--- WORK REQUIRED ---
Set down the material in full. Keep every line exactly as it is.

--- DATA EXTRACT ---

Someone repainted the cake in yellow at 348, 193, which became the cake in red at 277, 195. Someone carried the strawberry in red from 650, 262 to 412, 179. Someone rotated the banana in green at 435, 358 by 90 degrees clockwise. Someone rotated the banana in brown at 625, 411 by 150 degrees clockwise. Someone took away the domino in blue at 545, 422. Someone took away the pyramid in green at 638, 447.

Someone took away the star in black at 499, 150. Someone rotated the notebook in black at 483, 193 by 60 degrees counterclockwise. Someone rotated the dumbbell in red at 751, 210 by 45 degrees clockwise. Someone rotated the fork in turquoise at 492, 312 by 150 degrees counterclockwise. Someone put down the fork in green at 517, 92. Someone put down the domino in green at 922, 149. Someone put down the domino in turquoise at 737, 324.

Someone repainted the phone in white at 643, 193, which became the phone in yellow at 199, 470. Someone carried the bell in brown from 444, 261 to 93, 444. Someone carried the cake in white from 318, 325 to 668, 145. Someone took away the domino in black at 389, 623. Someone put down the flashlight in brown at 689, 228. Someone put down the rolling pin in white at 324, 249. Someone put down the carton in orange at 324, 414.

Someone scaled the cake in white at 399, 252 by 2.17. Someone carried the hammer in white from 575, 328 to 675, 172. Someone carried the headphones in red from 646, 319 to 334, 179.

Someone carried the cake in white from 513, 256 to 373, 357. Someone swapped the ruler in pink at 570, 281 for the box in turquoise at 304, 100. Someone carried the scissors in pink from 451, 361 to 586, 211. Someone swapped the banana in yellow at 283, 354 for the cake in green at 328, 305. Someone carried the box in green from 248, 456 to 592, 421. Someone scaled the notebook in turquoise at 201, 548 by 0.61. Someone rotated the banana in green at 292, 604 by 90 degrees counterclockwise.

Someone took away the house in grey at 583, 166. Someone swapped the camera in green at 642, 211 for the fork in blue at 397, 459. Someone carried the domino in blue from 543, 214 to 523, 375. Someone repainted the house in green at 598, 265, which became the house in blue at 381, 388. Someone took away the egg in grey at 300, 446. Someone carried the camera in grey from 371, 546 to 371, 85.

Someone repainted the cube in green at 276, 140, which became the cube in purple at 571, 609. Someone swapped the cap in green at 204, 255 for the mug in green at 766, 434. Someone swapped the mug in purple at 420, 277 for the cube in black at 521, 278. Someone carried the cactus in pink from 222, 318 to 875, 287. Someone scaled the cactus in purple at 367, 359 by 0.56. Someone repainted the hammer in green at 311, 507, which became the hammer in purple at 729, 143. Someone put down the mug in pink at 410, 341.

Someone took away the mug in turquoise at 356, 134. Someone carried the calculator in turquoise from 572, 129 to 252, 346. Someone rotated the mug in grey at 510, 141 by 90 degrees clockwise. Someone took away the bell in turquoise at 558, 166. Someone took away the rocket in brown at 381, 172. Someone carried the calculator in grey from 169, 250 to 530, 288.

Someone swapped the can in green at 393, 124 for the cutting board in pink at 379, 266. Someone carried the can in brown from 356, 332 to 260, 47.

--- OUTPUT FOR THIS EXERCISE ---
Someone repainted the cake in yellow at 348, 193, which became the cake in red at 277, 195. Someone carried the strawberry in red from 650, 262 to 412, 179. Someone rotated the banana in green at 435, 358 by 90 degrees clockwise. Someone rotated the banana in brown at 625, 411 by 150 degrees clockwise. Someone took away the domino in blue at 545, 422. Someone took away the pyramid in green at 638, 447.

Someone took away the star in black at 499, 150. Someone rotated the notebook in black at 483, 193 by 60 degrees counterclockwise. Someone rotated the dumbbell in red at 751, 210 by 45 degrees clockwise. Someone rotated the fork in turquoise at 492, 312 by 150 degrees counterclockwise. Someone put down the fork in green at 517, 92. Someone put down the domino in green at 922, 149. Someone put down the domino in turquoise at 737, 324.

Someone repainted the phone in white at 643, 193, which became the phone in yellow at 199, 470. Someone carried the bell in brown from 444, 261 to 93, 444. Someone carried the cake in white from 318, 325 to 668, 145. Someone took away the domino in black at 389, 623. Someone put down the flashlight in brown at 689, 228. Someone put down the rolling pin in white at 324, 249. Someone put down the carton in orange at 324, 414.

Someone scaled the cake in white at 399, 252 by 2.17. Someone carried the hammer in white from 575, 328 to 675, 172. Someone carried the headphones in red from 646, 319 to 334, 179.

Someone carried the cake in white from 513, 256 to 373, 357. Someone swapped the ruler in pink at 570, 281 for the box in turquoise at 304, 100. Someone carried the scissors in pink from 451, 361 to 586, 211. Someone swapped the banana in yellow at 283, 354 for the cake in green at 328, 305. Someone carried the box in green from 248, 456 to 592, 421. Someone scaled the notebook in turquoise at 201, 548 by 0.61. Someone rotated the banana in green at 292, 604 by 90 degrees counterclockwise.

Someone took away the house in grey at 583, 166. Someone swapped the camera in green at 642, 211 for the fork in blue at 397, 459. Someone carried the domino in blue from 543, 214 to 523, 375. Someone repainted the house in green at 598, 265, which became the house in blue at 381, 388. Someone took away the egg in grey at 300, 446. Someone carried the camera in grey from 371, 546 to 371, 85.

Someone repainted the cube in green at 276, 140, which became the cube in purple at 571, 609. Someone swapped the cap in green at 204, 255 for the mug in green at 766, 434. Someone swapped the mug in purple at 420, 277 for the cube in black at 521, 278. Someone carried the cactus in pink from 222, 318 to 875, 287. Someone scaled the cactus in purple at 367, 359 by 0.56. Someone repainted the hammer in green at 311, 507, which became the hammer in purple at 729, 143. Someone put down the mug in pink at 410, 341.

Someone took away the mug in turquoise at 356, 134. Someone carried the calculator in turquoise from 572, 129 to 252, 346. Someone rotated the mug in grey at 510, 141 by 90 degrees clockwise. Someone took away the bell in turquoise at 558, 166. Someone took away the rocket in brown at 381, 172. Someone carried the calculator in grey from 169, 250 to 530, 288.

Someone swapped the can in green at 393, 124 for the cutting board in pink at 379, 266. Someone carried the can in brown from 356, 332 to 260, 47.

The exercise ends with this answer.